Only the stretch below from the line holding "none -> orange brick A5 level 1" through the line holding "none -> yellow brick I9:K9 level 1" should be restated, word for word and with both ends included; pictures stay out.

Coordinate-based change listings:
BEGIN

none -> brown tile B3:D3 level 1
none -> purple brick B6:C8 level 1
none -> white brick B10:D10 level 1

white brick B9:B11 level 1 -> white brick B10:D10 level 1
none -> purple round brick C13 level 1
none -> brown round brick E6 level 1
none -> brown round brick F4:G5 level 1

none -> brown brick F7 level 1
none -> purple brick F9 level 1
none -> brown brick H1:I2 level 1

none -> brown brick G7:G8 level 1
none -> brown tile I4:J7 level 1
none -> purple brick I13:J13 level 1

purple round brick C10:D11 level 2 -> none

END
BEGIN

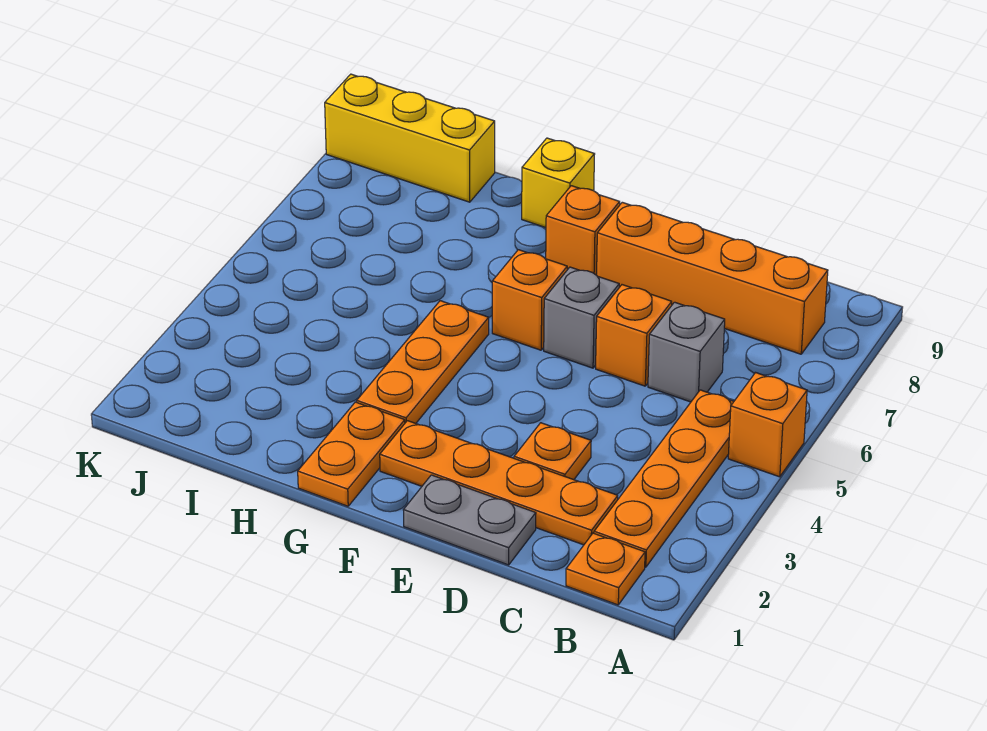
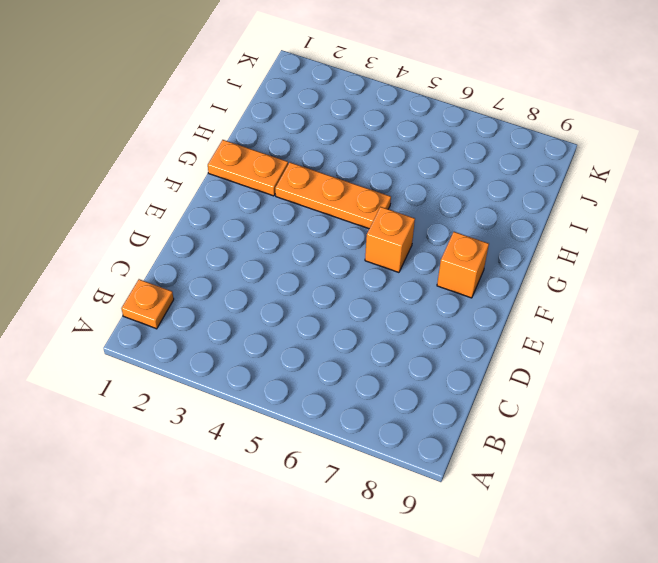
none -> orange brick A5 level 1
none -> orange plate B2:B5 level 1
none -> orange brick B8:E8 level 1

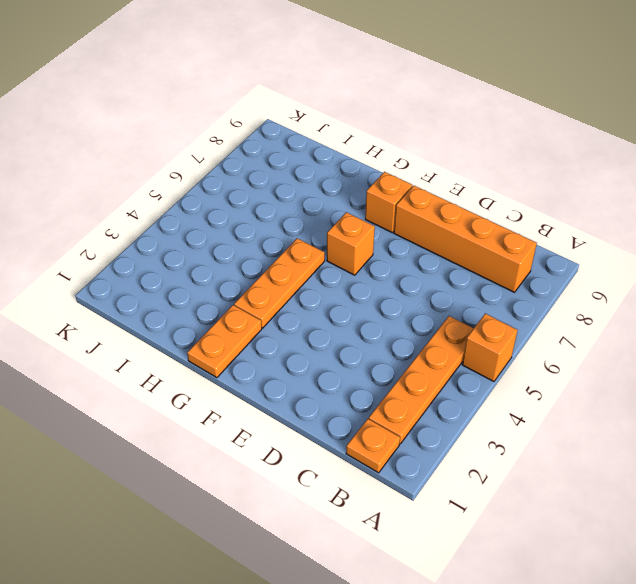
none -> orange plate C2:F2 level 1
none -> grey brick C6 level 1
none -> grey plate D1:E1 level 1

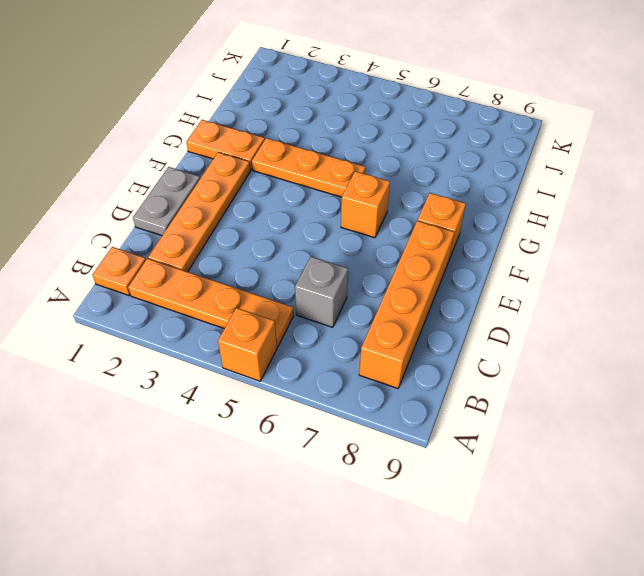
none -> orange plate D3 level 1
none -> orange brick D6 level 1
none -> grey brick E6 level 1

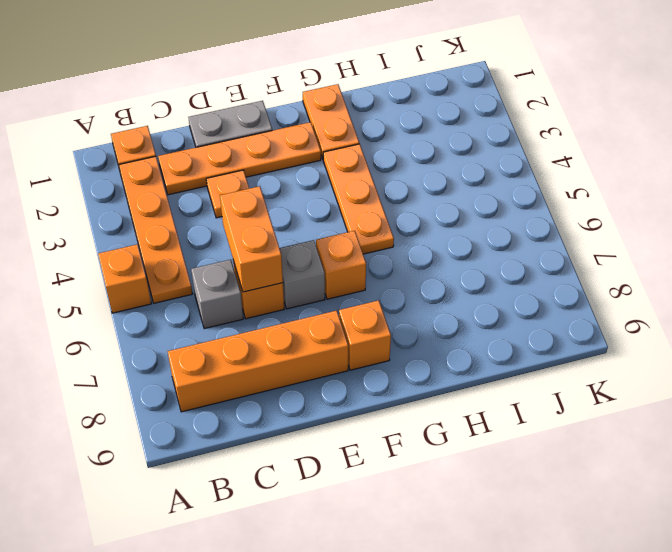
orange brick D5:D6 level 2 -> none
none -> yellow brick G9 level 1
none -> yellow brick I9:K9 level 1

END

[Answer to the exercise]:
none -> orange brick A5 level 1
none -> orange plate B2:B5 level 1
none -> orange brick B8:E8 level 1

none -> orange plate C2:F2 level 1
none -> grey brick C6 level 1
none -> grey plate D1:E1 level 1

none -> orange plate D3 level 1
none -> orange brick D6 level 1
none -> grey brick E6 level 1

orange brick D5:D6 level 2 -> none
none -> yellow brick G9 level 1
none -> yellow brick I9:K9 level 1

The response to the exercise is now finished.